Your instructions - Copy exactly the lines of the records below, and only those lines, beginning with the line that contains "TOF1 pin XSHUT: RX -> D7" and ending with the line that contains "ENC1 pin CLK: VP -> RX0".

Raw data -

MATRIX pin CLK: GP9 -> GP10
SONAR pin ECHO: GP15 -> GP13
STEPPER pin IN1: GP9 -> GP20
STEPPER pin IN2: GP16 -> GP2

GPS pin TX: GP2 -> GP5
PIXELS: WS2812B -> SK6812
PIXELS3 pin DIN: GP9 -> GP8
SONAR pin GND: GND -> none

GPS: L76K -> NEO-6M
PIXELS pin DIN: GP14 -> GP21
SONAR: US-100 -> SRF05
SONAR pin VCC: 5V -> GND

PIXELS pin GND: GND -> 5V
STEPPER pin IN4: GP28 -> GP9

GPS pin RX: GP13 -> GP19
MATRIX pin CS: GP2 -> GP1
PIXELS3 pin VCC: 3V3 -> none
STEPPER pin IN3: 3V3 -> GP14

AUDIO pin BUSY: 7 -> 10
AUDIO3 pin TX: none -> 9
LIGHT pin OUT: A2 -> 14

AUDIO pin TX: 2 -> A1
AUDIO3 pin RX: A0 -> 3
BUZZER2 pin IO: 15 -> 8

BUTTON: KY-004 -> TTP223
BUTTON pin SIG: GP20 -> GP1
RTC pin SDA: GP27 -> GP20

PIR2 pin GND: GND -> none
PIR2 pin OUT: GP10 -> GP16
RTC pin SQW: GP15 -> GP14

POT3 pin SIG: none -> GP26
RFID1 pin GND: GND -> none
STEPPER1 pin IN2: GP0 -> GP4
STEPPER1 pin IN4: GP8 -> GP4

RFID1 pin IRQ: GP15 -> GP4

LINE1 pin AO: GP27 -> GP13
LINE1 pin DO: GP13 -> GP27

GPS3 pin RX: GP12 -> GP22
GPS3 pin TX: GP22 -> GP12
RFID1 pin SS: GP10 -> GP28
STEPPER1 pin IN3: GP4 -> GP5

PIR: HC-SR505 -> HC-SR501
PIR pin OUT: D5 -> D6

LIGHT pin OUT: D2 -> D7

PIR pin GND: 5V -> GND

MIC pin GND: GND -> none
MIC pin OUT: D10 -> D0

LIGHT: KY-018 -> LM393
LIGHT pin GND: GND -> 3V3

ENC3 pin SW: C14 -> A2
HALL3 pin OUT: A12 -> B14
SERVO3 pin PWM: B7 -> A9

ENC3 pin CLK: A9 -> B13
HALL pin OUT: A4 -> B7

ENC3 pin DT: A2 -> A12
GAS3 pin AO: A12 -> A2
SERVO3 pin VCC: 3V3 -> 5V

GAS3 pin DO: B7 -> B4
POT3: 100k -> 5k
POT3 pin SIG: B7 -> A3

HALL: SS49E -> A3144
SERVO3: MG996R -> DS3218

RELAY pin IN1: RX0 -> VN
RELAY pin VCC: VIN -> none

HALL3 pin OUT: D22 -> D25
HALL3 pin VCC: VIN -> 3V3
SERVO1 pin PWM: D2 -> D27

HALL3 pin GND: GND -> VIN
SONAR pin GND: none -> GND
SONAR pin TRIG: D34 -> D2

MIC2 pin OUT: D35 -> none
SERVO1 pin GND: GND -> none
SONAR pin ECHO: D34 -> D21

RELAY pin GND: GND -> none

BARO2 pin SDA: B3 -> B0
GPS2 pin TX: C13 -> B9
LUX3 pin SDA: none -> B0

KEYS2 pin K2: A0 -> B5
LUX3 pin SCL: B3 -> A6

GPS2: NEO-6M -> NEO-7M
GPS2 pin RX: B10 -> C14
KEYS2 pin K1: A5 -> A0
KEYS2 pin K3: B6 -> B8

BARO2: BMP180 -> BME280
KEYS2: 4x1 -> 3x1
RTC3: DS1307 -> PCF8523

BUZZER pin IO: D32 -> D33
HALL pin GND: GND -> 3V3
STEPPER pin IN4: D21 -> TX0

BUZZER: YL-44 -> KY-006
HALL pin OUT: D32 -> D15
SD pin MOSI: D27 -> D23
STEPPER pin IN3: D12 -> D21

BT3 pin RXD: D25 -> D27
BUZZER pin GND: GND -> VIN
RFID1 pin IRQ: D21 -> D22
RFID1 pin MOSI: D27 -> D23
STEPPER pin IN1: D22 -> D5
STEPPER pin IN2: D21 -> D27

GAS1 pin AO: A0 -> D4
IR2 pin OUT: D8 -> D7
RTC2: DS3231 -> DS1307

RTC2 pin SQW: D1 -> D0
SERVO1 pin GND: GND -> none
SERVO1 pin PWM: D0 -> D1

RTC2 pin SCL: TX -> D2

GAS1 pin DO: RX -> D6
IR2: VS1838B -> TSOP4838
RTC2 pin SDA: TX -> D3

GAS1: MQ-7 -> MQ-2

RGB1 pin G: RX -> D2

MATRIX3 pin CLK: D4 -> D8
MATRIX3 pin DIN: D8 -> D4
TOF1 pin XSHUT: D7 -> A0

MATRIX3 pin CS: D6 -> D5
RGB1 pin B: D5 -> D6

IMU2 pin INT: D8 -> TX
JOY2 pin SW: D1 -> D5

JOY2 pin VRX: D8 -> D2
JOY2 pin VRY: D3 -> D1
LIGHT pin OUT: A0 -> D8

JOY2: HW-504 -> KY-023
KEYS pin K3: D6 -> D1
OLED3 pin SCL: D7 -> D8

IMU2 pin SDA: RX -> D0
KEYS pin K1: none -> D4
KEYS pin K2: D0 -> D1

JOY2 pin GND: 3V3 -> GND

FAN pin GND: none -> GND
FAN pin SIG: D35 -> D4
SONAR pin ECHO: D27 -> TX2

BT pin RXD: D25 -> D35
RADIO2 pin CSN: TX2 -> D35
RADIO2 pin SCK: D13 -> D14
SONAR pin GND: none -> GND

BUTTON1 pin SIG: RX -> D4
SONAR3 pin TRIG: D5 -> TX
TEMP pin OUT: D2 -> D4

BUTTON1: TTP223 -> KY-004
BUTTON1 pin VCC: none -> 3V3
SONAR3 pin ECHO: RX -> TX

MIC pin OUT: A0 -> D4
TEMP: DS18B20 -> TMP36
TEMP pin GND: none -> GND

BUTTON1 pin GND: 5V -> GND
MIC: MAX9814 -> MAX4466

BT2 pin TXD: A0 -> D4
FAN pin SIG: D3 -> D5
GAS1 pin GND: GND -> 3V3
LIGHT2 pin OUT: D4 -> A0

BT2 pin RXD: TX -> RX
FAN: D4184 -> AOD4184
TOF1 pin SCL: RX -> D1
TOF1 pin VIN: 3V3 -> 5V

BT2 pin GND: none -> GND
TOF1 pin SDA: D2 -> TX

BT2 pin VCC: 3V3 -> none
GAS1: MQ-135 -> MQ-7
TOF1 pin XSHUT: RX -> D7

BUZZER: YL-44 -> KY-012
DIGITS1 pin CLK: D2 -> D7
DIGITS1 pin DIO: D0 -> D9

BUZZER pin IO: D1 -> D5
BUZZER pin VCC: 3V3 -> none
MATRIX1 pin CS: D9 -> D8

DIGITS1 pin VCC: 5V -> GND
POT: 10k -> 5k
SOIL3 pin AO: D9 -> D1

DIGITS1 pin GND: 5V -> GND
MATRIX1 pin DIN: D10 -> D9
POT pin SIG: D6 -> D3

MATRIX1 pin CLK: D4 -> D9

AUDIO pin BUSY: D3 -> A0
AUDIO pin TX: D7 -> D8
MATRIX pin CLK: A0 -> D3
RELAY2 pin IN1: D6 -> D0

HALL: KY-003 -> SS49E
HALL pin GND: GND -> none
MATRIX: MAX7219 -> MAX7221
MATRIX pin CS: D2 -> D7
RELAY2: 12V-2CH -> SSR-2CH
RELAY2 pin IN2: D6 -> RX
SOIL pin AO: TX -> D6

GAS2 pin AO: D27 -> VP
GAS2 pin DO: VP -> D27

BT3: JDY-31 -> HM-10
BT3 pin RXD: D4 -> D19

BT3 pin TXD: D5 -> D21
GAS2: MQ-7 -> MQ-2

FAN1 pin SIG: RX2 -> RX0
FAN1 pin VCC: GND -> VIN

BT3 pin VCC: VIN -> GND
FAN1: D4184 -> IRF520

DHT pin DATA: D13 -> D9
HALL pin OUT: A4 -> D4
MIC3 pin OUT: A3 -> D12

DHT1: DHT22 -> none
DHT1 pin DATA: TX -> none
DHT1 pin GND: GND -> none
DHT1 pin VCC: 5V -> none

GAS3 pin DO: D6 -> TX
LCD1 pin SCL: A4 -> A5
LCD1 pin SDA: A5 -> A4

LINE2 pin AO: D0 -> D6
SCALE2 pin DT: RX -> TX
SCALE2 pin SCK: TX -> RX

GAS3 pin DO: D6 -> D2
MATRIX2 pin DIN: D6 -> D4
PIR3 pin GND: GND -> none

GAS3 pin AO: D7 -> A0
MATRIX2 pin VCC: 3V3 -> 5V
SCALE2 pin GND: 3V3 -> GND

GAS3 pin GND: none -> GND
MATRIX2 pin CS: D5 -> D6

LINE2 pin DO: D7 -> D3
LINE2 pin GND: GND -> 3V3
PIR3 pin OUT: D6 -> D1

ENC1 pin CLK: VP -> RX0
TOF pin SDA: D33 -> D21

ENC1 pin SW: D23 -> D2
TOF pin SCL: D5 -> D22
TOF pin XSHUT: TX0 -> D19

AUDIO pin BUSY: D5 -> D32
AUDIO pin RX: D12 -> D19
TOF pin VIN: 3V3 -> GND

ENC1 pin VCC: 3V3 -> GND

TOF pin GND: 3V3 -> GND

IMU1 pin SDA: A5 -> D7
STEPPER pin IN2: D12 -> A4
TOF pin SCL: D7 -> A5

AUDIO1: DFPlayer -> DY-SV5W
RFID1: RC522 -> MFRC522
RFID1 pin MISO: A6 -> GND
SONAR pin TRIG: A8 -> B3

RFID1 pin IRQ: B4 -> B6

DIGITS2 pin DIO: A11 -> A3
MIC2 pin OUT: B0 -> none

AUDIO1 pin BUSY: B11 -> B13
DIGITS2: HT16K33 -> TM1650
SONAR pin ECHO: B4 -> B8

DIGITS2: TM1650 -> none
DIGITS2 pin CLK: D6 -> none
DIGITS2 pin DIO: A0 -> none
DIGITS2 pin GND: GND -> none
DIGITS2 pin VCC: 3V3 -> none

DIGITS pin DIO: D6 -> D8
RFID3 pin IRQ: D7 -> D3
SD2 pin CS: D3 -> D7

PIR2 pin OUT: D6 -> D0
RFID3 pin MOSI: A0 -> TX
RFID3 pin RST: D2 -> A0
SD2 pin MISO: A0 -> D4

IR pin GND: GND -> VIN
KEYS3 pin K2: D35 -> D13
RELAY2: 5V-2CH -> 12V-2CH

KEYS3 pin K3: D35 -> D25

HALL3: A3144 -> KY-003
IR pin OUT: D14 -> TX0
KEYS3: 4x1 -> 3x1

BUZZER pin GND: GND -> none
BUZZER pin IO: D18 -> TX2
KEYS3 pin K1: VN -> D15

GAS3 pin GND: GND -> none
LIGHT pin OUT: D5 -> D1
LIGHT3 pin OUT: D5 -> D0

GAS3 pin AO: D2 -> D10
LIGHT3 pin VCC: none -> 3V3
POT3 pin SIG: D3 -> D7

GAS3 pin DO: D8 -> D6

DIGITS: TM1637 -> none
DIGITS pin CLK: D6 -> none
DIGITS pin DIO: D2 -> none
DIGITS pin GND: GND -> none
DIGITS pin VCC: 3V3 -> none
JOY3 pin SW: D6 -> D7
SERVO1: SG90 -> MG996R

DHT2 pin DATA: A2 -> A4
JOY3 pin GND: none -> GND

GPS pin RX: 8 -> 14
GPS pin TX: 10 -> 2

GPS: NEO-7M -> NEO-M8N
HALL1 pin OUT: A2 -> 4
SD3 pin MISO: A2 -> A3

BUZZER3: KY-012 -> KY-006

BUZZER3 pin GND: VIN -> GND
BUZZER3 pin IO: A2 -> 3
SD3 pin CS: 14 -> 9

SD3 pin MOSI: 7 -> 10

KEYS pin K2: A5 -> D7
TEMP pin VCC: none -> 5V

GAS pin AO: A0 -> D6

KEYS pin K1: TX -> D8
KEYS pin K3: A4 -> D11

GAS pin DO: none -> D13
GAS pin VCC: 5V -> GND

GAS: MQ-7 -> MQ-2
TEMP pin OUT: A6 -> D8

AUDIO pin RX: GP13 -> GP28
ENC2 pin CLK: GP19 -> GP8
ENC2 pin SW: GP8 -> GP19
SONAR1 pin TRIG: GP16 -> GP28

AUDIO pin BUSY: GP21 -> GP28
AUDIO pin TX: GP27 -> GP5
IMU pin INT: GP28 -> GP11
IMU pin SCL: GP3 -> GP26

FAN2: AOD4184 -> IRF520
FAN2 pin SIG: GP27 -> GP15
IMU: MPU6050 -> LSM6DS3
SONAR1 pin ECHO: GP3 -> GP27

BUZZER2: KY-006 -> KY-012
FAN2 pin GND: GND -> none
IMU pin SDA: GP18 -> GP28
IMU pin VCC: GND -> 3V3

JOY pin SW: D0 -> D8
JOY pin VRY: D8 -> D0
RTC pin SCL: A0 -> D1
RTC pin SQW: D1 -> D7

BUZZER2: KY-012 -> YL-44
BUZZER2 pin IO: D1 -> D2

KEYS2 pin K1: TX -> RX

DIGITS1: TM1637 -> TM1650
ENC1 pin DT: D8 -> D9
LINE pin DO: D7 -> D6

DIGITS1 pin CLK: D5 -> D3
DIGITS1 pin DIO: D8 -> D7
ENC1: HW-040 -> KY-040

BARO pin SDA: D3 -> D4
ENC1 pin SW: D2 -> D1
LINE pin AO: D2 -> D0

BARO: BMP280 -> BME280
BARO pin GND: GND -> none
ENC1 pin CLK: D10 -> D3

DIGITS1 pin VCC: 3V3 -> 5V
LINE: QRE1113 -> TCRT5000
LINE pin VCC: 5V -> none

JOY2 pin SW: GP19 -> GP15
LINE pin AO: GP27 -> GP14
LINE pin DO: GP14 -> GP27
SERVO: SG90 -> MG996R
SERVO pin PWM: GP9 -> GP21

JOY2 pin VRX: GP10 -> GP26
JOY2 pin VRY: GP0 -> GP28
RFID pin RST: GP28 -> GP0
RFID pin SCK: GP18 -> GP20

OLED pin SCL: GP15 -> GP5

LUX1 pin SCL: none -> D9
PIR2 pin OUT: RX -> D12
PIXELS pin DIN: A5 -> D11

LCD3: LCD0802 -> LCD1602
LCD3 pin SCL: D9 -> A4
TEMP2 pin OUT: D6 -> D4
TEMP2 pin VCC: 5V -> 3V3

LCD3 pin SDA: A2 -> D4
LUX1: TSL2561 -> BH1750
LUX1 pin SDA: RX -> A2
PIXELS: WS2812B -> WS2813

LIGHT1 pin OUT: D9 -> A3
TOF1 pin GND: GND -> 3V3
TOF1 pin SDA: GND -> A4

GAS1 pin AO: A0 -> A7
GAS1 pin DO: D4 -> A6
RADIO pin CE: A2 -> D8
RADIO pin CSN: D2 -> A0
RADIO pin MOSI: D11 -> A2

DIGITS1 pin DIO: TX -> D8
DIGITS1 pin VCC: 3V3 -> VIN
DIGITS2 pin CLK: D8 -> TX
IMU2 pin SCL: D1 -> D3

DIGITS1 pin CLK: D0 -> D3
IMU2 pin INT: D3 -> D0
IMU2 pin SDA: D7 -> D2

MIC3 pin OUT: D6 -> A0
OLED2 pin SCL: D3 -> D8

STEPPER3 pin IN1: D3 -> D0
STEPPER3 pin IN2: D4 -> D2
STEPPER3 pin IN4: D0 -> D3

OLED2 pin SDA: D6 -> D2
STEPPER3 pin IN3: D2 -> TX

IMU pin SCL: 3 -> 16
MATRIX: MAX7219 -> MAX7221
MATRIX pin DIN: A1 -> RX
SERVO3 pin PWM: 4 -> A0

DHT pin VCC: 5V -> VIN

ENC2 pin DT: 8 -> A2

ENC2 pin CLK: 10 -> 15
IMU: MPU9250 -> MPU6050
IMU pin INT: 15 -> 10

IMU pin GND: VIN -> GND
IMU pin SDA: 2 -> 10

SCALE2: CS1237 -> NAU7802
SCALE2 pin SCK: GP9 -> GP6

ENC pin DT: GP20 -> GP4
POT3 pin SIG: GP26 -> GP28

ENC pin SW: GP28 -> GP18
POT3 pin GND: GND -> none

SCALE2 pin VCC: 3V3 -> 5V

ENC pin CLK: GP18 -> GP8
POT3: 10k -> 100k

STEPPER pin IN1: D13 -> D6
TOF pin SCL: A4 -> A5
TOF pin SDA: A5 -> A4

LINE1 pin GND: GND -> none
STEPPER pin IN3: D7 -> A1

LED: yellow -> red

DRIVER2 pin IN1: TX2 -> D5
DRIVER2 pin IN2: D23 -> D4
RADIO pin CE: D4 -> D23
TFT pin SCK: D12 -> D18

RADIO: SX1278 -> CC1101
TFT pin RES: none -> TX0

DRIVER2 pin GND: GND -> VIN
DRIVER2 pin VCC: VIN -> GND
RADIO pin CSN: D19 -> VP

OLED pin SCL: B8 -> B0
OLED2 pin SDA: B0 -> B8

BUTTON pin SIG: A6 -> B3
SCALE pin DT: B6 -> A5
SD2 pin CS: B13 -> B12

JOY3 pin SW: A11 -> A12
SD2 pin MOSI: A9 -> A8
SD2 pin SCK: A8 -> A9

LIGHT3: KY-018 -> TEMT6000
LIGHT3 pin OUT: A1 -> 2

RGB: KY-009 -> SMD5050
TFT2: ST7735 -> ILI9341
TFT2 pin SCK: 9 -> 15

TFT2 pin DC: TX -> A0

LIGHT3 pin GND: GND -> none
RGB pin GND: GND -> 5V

Expected output -
TOF1 pin XSHUT: RX -> D7

BUZZER: YL-44 -> KY-012
DIGITS1 pin CLK: D2 -> D7
DIGITS1 pin DIO: D0 -> D9

BUZZER pin IO: D1 -> D5
BUZZER pin VCC: 3V3 -> none
MATRIX1 pin CS: D9 -> D8

DIGITS1 pin VCC: 5V -> GND
POT: 10k -> 5k
SOIL3 pin AO: D9 -> D1

DIGITS1 pin GND: 5V -> GND
MATRIX1 pin DIN: D10 -> D9
POT pin SIG: D6 -> D3

MATRIX1 pin CLK: D4 -> D9

AUDIO pin BUSY: D3 -> A0
AUDIO pin TX: D7 -> D8
MATRIX pin CLK: A0 -> D3
RELAY2 pin IN1: D6 -> D0

HALL: KY-003 -> SS49E
HALL pin GND: GND -> none
MATRIX: MAX7219 -> MAX7221
MATRIX pin CS: D2 -> D7
RELAY2: 12V-2CH -> SSR-2CH
RELAY2 pin IN2: D6 -> RX
SOIL pin AO: TX -> D6

GAS2 pin AO: D27 -> VP
GAS2 pin DO: VP -> D27

BT3: JDY-31 -> HM-10
BT3 pin RXD: D4 -> D19

BT3 pin TXD: D5 -> D21
GAS2: MQ-7 -> MQ-2

FAN1 pin SIG: RX2 -> RX0
FAN1 pin VCC: GND -> VIN

BT3 pin VCC: VIN -> GND
FAN1: D4184 -> IRF520

DHT pin DATA: D13 -> D9
HALL pin OUT: A4 -> D4
MIC3 pin OUT: A3 -> D12

DHT1: DHT22 -> none
DHT1 pin DATA: TX -> none
DHT1 pin GND: GND -> none
DHT1 pin VCC: 5V -> none

GAS3 pin DO: D6 -> TX
LCD1 pin SCL: A4 -> A5
LCD1 pin SDA: A5 -> A4

LINE2 pin AO: D0 -> D6
SCALE2 pin DT: RX -> TX
SCALE2 pin SCK: TX -> RX

GAS3 pin DO: D6 -> D2
MATRIX2 pin DIN: D6 -> D4
PIR3 pin GND: GND -> none

GAS3 pin AO: D7 -> A0
MATRIX2 pin VCC: 3V3 -> 5V
SCALE2 pin GND: 3V3 -> GND

GAS3 pin GND: none -> GND
MATRIX2 pin CS: D5 -> D6

LINE2 pin DO: D7 -> D3
LINE2 pin GND: GND -> 3V3
PIR3 pin OUT: D6 -> D1

ENC1 pin CLK: VP -> RX0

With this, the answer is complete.